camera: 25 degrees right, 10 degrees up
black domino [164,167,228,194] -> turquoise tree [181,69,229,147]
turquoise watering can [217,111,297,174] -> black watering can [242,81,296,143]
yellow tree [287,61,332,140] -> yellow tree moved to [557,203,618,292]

» **Exercise aim**
Your answer should be the listing itself, repeated exactly.

» **Result**
camera: 25 degrees right, 10 degrees up
black domino [164,167,228,194] -> turquoise tree [181,69,229,147]
turquoise watering can [217,111,297,174] -> black watering can [242,81,296,143]
yellow tree [287,61,332,140] -> yellow tree moved to [557,203,618,292]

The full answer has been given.